··· DATA TO EXAMINE ···

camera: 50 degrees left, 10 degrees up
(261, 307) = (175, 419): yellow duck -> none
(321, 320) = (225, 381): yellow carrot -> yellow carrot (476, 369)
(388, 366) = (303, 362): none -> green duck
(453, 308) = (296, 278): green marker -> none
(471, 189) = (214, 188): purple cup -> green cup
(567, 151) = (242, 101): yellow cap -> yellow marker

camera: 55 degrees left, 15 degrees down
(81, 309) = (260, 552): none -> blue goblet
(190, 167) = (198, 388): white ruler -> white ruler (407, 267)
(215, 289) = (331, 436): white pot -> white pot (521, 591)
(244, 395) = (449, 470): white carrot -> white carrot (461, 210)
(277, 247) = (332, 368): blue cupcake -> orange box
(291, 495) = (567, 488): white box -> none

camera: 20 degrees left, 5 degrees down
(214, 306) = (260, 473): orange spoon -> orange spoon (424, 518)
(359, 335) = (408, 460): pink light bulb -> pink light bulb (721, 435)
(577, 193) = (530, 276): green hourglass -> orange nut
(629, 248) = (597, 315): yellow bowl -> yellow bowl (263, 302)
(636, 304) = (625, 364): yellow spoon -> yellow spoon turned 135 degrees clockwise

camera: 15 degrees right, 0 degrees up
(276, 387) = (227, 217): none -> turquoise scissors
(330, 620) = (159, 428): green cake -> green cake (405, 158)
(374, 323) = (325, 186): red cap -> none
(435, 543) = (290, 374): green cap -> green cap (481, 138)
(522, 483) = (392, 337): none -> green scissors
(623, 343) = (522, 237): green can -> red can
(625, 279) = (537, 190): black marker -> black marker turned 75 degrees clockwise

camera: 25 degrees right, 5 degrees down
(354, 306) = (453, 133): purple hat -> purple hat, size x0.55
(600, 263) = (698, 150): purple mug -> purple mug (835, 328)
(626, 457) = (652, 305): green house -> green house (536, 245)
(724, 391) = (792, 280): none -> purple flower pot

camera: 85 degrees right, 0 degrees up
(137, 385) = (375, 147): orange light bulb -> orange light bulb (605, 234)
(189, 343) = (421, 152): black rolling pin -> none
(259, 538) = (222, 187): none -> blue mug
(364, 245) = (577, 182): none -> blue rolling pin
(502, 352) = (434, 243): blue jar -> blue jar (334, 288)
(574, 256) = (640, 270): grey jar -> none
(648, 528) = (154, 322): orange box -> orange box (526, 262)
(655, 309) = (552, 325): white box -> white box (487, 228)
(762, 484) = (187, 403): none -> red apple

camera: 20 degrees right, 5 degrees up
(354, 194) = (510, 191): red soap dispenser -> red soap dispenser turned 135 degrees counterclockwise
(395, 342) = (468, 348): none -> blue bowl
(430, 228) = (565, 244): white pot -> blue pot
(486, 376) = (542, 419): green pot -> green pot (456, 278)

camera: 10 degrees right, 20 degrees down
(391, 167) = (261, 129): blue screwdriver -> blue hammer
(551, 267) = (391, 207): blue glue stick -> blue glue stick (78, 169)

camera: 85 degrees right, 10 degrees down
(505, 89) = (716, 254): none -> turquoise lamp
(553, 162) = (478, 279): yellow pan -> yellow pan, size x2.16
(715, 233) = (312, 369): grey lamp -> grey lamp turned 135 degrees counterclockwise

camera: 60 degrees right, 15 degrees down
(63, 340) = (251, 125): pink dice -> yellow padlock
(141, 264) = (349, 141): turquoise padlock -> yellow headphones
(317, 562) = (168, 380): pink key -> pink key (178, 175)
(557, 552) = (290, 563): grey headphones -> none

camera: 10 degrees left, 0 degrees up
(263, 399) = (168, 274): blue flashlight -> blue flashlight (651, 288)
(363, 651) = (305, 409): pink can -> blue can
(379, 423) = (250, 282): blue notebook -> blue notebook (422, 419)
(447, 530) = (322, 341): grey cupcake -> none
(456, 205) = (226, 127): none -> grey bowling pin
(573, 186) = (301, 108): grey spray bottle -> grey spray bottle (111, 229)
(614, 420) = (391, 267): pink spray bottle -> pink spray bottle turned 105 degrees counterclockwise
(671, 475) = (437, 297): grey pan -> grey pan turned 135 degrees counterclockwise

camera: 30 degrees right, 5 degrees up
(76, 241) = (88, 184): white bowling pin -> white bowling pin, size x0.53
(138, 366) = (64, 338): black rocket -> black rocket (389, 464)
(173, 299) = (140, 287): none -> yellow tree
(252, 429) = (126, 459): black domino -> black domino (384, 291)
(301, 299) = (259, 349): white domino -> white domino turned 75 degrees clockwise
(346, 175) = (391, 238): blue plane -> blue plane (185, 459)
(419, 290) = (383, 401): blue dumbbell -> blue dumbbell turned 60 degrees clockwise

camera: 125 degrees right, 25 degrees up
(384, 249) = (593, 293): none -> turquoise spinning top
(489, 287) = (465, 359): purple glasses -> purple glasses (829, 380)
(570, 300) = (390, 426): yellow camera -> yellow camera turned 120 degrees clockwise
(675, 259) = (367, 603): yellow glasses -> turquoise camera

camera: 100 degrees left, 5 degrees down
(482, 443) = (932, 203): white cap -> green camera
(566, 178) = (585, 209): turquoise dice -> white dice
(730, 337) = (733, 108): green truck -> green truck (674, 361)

···

REQUIRED WORK: Retype word for word everything in the listing above from the line that holds "(600, 263) = (698, 150): purple" down to the line that holds "(762, 484) = (187, 403): none -> red apple". Keep both end lines and leave out the rest.

SOLUTION BELOW:
(600, 263) = (698, 150): purple mug -> purple mug (835, 328)
(626, 457) = (652, 305): green house -> green house (536, 245)
(724, 391) = (792, 280): none -> purple flower pot

camera: 85 degrees right, 0 degrees up
(137, 385) = (375, 147): orange light bulb -> orange light bulb (605, 234)
(189, 343) = (421, 152): black rolling pin -> none
(259, 538) = (222, 187): none -> blue mug
(364, 245) = (577, 182): none -> blue rolling pin
(502, 352) = (434, 243): blue jar -> blue jar (334, 288)
(574, 256) = (640, 270): grey jar -> none
(648, 528) = (154, 322): orange box -> orange box (526, 262)
(655, 309) = (552, 325): white box -> white box (487, 228)
(762, 484) = (187, 403): none -> red apple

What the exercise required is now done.